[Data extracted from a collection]

+---+

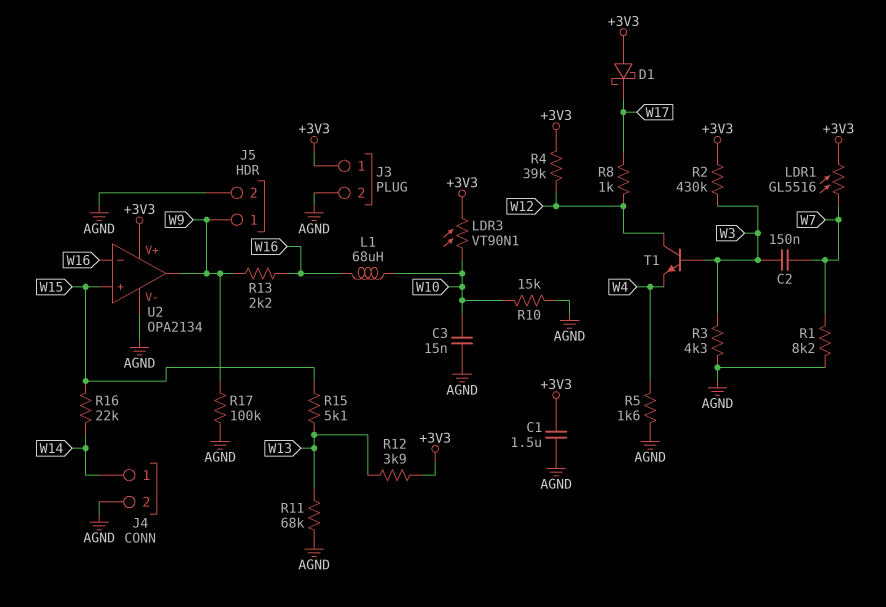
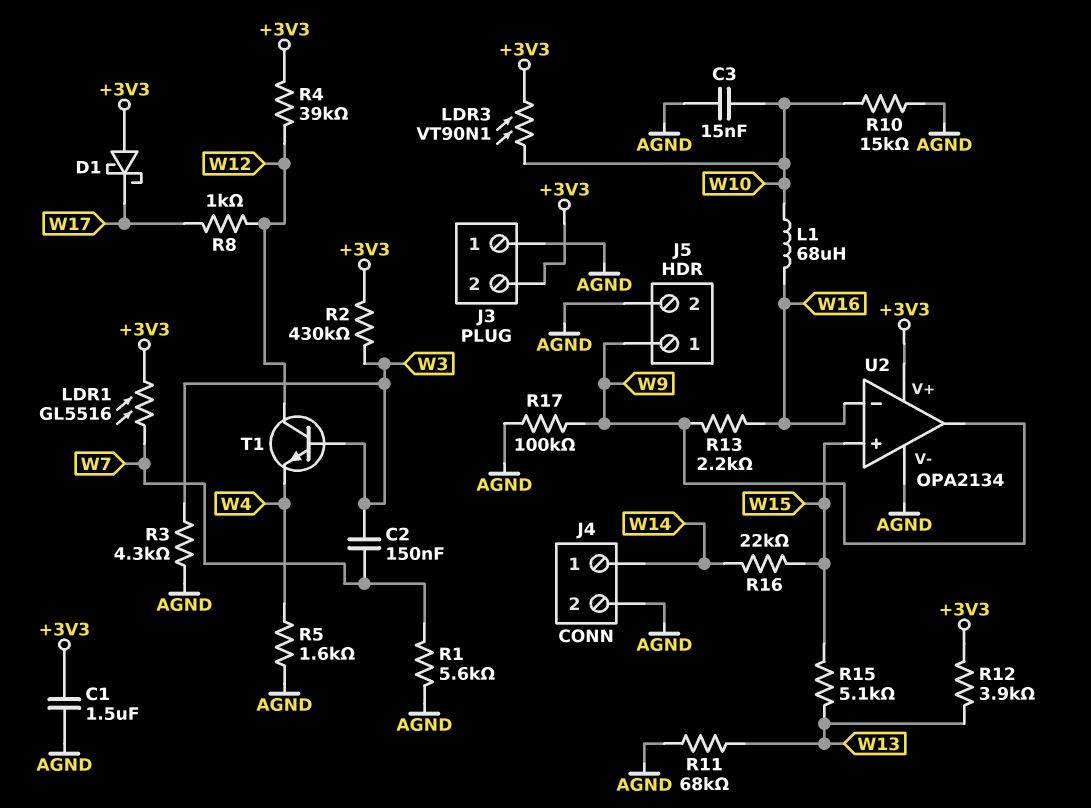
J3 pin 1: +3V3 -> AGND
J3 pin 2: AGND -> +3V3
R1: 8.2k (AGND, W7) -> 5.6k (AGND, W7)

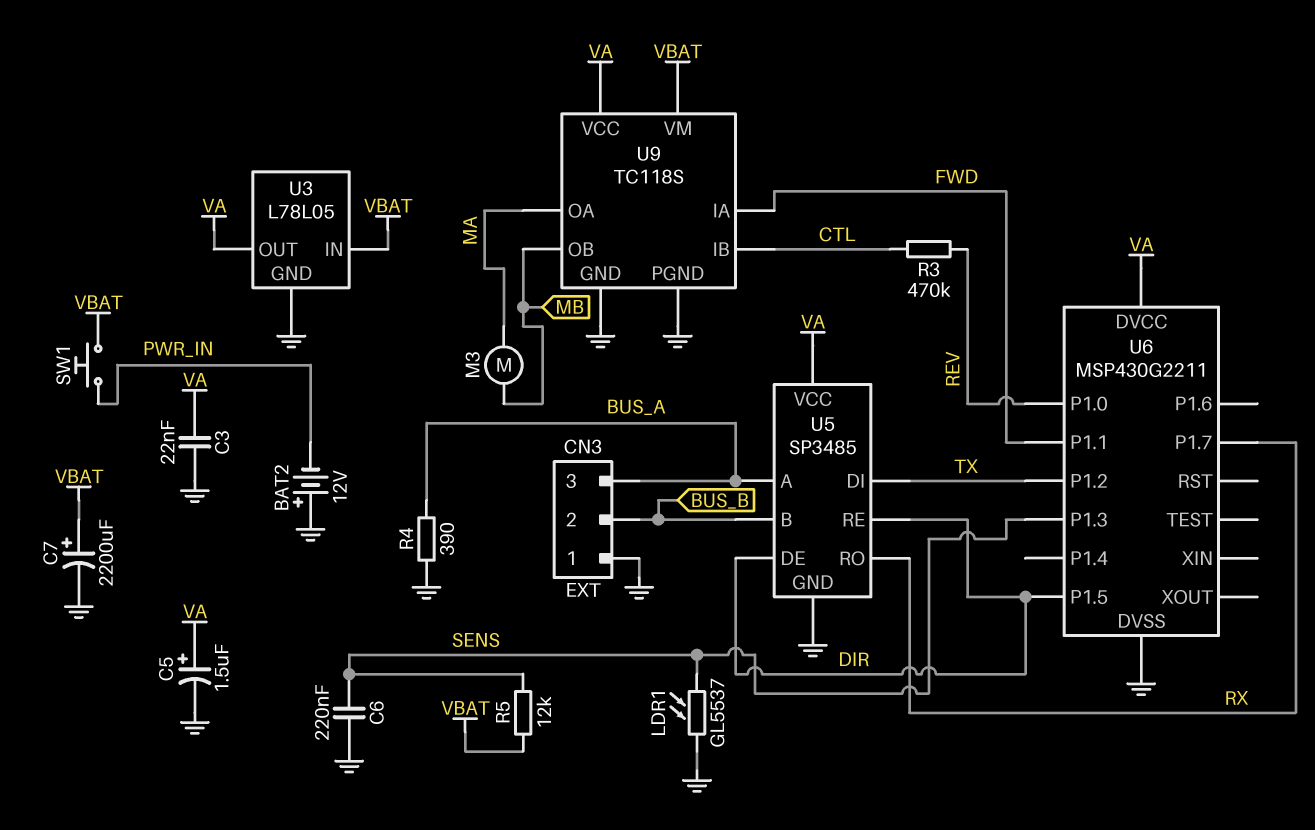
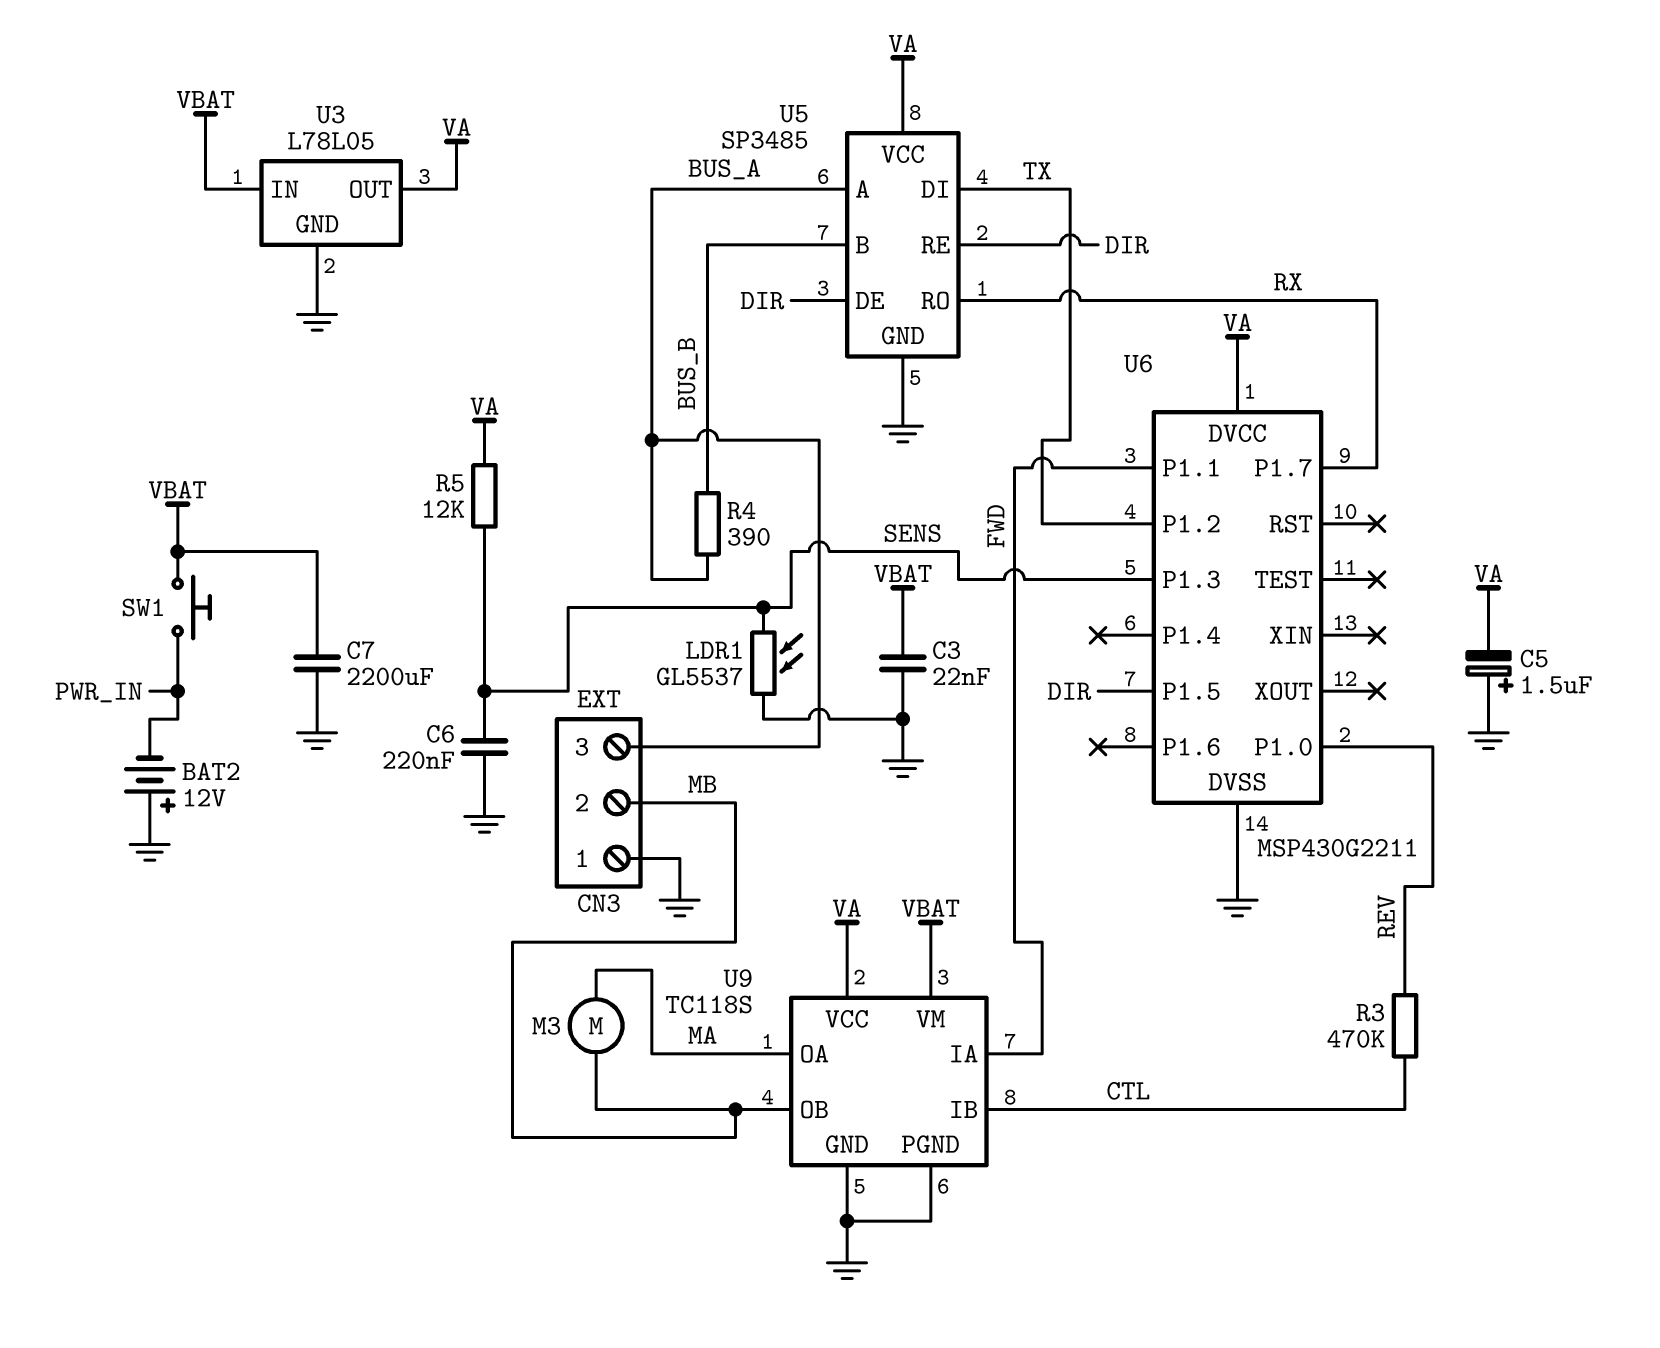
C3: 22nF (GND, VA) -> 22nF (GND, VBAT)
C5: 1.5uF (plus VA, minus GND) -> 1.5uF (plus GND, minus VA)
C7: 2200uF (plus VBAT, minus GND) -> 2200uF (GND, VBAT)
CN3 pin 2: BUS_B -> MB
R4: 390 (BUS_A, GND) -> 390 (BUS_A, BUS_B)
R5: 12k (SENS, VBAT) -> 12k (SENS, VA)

+---+

(Try it):
All lines from the one containing "C7: 2200uF (plus" through the end of the records, both ends included, are to be quoted exactly; please add nothing else.

(Output for this exercise):
C7: 2200uF (plus VBAT, minus GND) -> 2200uF (GND, VBAT)
CN3 pin 2: BUS_B -> MB
R4: 390 (BUS_A, GND) -> 390 (BUS_A, BUS_B)
R5: 12k (SENS, VBAT) -> 12k (SENS, VA)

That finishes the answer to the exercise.